◆ What you are asked to do: Repeat exactly the line that includes "TP202: test point (MB) -> none" and all lines after it, ending with the last line of the listing below.

◆ Provided data:

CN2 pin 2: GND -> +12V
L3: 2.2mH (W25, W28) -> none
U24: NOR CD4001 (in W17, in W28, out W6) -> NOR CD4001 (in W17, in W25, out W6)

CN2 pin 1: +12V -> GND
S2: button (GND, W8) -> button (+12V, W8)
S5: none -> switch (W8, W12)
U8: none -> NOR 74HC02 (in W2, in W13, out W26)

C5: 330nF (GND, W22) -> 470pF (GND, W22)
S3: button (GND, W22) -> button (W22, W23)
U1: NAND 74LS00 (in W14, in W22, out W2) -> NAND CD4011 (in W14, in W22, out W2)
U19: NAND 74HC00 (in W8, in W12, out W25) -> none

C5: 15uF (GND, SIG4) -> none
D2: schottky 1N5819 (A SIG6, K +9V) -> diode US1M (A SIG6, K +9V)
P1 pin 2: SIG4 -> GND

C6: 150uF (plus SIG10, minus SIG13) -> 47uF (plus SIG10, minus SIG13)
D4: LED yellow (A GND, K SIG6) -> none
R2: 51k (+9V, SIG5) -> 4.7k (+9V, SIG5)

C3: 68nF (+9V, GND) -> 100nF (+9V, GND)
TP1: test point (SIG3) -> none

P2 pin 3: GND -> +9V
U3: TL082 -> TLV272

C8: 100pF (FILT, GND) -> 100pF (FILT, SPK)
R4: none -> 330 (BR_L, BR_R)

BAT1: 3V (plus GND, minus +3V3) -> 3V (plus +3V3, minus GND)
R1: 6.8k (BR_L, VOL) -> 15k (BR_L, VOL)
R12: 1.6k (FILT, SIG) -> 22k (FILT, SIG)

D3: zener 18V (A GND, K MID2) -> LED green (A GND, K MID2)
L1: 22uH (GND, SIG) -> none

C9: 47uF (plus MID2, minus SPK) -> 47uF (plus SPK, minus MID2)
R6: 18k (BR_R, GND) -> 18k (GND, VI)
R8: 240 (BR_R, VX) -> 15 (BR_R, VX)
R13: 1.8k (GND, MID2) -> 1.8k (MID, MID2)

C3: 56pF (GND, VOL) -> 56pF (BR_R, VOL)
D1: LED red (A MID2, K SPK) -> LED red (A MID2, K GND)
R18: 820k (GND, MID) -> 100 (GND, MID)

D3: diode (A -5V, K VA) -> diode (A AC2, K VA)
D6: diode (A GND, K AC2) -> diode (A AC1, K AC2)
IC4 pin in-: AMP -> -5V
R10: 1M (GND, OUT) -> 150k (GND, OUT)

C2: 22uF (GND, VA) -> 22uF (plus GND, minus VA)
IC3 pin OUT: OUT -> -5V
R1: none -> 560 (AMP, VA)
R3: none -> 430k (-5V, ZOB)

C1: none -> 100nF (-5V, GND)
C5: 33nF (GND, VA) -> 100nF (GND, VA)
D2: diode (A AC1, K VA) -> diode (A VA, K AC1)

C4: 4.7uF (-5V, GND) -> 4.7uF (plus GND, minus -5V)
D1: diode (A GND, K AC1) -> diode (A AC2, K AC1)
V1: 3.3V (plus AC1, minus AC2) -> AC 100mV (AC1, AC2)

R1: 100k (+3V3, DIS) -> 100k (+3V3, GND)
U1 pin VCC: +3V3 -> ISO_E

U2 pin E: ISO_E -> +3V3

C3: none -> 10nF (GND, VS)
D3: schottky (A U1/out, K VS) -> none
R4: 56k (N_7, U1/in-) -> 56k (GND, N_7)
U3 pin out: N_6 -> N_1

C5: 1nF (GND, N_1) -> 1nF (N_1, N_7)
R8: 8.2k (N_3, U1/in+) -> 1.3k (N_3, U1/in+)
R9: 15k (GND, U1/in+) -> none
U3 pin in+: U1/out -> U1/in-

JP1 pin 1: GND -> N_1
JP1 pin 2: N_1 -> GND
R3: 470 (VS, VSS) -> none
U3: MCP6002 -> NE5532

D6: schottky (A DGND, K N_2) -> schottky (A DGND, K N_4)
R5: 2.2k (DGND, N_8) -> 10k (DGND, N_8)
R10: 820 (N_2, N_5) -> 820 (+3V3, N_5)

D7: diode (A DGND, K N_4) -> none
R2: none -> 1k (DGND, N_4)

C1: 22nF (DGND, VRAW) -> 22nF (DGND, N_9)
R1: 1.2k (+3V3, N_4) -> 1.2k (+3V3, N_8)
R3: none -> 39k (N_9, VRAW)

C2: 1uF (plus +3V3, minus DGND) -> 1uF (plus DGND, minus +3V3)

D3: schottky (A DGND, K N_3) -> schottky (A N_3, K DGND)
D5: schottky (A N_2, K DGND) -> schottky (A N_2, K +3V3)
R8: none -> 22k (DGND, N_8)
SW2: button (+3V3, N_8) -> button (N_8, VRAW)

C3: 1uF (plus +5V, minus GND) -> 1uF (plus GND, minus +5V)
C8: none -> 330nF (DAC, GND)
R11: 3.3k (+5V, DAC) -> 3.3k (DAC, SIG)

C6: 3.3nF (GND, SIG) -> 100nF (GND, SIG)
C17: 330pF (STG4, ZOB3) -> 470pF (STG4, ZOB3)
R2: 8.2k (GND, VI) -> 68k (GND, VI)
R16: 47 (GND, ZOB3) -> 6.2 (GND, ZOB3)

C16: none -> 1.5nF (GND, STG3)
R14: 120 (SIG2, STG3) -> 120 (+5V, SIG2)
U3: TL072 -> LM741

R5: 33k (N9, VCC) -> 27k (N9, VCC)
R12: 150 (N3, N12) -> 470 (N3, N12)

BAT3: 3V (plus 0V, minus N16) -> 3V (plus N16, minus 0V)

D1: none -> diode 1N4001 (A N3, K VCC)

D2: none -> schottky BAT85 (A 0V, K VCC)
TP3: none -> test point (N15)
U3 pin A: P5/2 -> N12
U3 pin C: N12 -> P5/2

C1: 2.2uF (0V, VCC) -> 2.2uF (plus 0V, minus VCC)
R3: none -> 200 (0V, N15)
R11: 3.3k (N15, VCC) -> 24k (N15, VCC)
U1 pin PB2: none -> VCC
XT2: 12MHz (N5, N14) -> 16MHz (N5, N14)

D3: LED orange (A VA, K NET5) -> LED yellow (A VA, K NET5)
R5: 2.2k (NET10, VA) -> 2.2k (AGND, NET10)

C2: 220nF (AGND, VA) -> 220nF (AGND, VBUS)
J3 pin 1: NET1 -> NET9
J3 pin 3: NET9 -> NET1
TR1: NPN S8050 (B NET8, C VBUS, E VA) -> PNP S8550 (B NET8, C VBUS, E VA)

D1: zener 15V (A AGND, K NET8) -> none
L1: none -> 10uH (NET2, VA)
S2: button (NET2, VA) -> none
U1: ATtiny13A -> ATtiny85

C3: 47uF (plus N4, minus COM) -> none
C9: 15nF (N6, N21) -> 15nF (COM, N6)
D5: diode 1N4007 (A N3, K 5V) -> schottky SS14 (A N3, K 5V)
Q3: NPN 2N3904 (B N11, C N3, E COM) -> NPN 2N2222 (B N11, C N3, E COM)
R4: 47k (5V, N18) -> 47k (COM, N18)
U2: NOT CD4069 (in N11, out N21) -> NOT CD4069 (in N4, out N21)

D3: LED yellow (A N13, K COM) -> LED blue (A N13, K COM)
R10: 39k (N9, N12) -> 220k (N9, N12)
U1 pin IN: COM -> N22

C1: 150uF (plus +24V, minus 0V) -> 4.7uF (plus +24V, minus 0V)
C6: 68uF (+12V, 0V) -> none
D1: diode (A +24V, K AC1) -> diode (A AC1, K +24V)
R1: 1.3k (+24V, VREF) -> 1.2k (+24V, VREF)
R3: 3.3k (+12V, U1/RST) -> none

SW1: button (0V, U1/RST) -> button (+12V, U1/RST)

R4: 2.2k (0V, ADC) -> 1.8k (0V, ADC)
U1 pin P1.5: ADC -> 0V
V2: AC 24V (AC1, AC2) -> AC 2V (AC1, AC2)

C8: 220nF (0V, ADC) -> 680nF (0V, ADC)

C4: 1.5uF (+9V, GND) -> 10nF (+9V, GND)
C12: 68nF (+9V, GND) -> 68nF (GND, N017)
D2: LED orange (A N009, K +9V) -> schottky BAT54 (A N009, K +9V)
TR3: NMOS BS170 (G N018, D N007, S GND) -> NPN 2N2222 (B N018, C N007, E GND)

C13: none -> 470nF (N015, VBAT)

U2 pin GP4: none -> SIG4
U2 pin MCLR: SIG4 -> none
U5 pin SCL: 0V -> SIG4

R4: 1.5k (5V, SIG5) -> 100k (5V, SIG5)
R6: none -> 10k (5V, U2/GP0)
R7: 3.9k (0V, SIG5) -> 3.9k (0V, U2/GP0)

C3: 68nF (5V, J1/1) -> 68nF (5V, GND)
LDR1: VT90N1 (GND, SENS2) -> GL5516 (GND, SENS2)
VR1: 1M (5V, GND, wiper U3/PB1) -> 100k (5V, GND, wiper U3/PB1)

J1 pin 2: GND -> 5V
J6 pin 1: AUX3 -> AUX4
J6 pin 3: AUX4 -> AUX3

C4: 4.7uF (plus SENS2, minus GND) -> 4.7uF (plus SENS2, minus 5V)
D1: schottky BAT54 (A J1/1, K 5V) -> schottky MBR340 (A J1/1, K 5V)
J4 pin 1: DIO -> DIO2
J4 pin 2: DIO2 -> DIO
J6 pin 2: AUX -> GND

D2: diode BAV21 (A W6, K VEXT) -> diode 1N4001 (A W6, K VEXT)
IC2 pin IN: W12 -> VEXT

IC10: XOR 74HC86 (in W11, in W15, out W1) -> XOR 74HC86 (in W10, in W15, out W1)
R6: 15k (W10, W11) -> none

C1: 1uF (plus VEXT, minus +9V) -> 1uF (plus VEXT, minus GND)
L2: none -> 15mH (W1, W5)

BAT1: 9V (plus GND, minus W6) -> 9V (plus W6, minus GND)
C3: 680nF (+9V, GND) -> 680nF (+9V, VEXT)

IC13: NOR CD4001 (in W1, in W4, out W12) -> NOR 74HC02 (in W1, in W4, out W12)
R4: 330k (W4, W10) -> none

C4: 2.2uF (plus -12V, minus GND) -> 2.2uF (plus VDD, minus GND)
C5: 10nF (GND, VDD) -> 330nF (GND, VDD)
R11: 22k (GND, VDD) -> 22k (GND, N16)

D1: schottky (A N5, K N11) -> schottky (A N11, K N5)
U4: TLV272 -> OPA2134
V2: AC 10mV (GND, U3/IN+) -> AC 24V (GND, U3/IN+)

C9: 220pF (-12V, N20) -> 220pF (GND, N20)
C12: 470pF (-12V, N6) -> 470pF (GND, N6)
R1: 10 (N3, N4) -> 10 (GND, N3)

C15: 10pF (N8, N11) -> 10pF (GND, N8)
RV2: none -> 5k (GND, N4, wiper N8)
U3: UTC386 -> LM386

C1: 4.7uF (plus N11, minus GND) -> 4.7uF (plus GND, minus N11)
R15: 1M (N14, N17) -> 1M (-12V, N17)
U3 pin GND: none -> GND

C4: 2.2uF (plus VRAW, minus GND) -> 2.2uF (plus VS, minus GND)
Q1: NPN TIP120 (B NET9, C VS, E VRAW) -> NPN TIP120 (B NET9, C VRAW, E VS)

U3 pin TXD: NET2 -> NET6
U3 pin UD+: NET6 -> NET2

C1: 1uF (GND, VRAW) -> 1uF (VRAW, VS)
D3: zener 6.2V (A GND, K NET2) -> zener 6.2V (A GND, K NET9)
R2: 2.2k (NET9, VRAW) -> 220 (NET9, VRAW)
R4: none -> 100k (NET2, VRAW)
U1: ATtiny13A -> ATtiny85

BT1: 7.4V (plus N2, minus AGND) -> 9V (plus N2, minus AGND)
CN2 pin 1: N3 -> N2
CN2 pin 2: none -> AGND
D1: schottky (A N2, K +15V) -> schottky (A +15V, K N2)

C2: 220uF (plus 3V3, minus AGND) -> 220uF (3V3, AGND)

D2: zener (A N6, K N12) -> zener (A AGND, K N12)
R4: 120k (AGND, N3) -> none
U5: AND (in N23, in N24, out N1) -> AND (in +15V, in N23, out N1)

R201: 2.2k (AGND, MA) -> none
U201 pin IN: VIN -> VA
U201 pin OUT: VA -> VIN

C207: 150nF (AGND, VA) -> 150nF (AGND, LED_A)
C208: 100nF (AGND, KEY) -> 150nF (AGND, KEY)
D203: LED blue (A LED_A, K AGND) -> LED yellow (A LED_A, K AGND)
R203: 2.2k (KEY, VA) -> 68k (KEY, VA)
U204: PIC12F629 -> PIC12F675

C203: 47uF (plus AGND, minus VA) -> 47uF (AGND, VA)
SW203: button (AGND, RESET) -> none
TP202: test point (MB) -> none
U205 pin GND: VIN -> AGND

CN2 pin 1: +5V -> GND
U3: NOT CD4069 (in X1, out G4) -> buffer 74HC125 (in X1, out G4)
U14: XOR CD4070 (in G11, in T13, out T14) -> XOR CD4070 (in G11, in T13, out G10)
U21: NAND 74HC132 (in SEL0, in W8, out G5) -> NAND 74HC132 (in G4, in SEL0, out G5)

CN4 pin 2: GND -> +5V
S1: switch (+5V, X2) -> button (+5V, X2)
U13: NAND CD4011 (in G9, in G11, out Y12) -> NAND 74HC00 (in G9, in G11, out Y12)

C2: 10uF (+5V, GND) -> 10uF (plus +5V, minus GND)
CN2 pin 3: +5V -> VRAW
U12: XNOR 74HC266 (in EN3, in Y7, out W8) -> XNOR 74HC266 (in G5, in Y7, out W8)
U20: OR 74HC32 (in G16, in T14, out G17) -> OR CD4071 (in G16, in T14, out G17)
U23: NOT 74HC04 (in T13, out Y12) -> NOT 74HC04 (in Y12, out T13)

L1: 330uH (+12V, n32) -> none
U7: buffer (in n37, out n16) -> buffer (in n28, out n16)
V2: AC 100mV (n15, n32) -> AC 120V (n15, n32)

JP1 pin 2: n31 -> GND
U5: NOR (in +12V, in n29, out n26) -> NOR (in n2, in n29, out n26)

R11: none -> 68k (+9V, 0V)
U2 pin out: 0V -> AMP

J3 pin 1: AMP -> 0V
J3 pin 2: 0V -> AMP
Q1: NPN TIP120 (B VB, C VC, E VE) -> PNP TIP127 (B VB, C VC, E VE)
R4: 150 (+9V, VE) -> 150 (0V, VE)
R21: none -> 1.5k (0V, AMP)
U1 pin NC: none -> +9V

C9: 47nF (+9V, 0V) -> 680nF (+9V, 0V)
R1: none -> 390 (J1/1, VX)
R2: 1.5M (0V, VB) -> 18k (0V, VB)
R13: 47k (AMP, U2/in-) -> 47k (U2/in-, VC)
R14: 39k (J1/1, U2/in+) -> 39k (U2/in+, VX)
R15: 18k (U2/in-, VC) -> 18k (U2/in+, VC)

◆ Your response:
TP202: test point (MB) -> none
U205 pin GND: VIN -> AGND

CN2 pin 1: +5V -> GND
U3: NOT CD4069 (in X1, out G4) -> buffer 74HC125 (in X1, out G4)
U14: XOR CD4070 (in G11, in T13, out T14) -> XOR CD4070 (in G11, in T13, out G10)
U21: NAND 74HC132 (in SEL0, in W8, out G5) -> NAND 74HC132 (in G4, in SEL0, out G5)

CN4 pin 2: GND -> +5V
S1: switch (+5V, X2) -> button (+5V, X2)
U13: NAND CD4011 (in G9, in G11, out Y12) -> NAND 74HC00 (in G9, in G11, out Y12)

C2: 10uF (+5V, GND) -> 10uF (plus +5V, minus GND)
CN2 pin 3: +5V -> VRAW
U12: XNOR 74HC266 (in EN3, in Y7, out W8) -> XNOR 74HC266 (in G5, in Y7, out W8)
U20: OR 74HC32 (in G16, in T14, out G17) -> OR CD4071 (in G16, in T14, out G17)
U23: NOT 74HC04 (in T13, out Y12) -> NOT 74HC04 (in Y12, out T13)

L1: 330uH (+12V, n32) -> none
U7: buffer (in n37, out n16) -> buffer (in n28, out n16)
V2: AC 100mV (n15, n32) -> AC 120V (n15, n32)

JP1 pin 2: n31 -> GND
U5: NOR (in +12V, in n29, out n26) -> NOR (in n2, in n29, out n26)

R11: none -> 68k (+9V, 0V)
U2 pin out: 0V -> AMP

J3 pin 1: AMP -> 0V
J3 pin 2: 0V -> AMP
Q1: NPN TIP120 (B VB, C VC, E VE) -> PNP TIP127 (B VB, C VC, E VE)
R4: 150 (+9V, VE) -> 150 (0V, VE)
R21: none -> 1.5k (0V, AMP)
U1 pin NC: none -> +9V

C9: 47nF (+9V, 0V) -> 680nF (+9V, 0V)
R1: none -> 390 (J1/1, VX)
R2: 1.5M (0V, VB) -> 18k (0V, VB)
R13: 47k (AMP, U2/in-) -> 47k (U2/in-, VC)
R14: 39k (J1/1, U2/in+) -> 39k (U2/in+, VX)
R15: 18k (U2/in-, VC) -> 18k (U2/in+, VC)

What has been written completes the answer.